Task to complete ->
Only the lines from the one containing "brown brick B8" through the last line below should be written out, exactly and with both ends kept.

Data shown ->
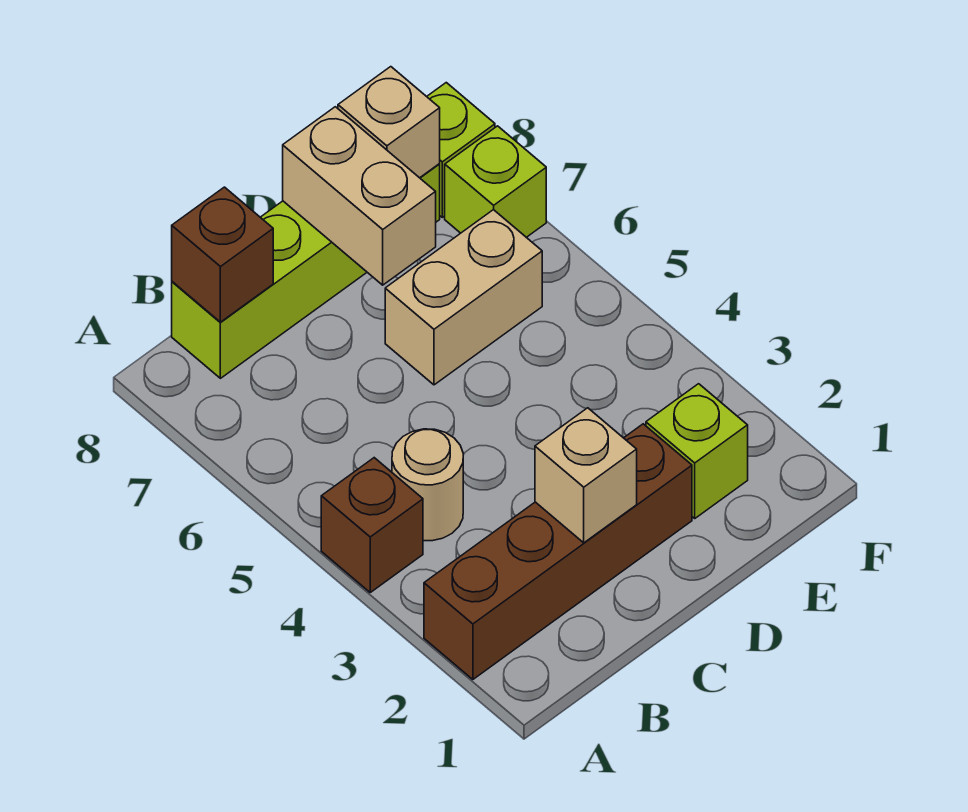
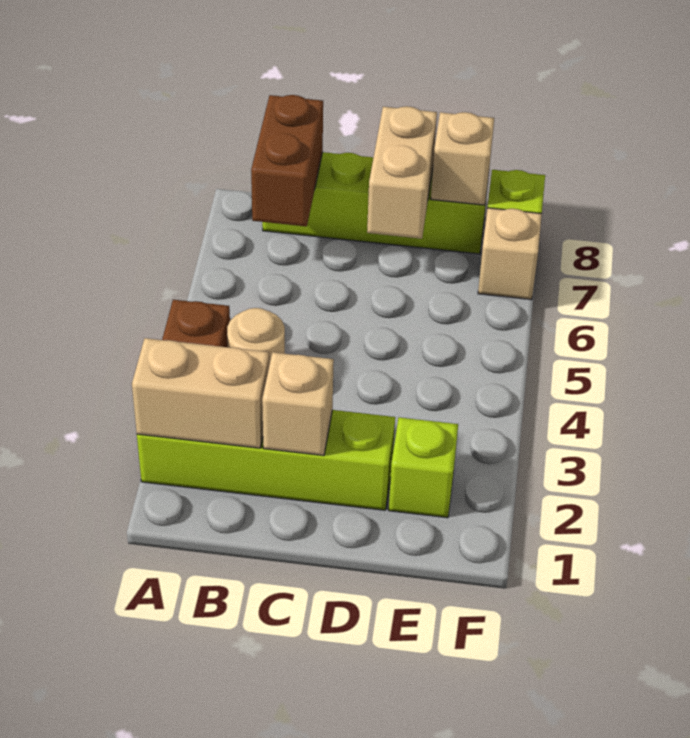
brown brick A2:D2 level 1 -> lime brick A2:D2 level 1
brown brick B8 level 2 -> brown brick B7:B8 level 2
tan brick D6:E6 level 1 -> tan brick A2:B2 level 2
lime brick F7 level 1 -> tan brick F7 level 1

Task solution ->
brown brick B8 level 2 -> brown brick B7:B8 level 2
tan brick D6:E6 level 1 -> tan brick A2:B2 level 2
lime brick F7 level 1 -> tan brick F7 level 1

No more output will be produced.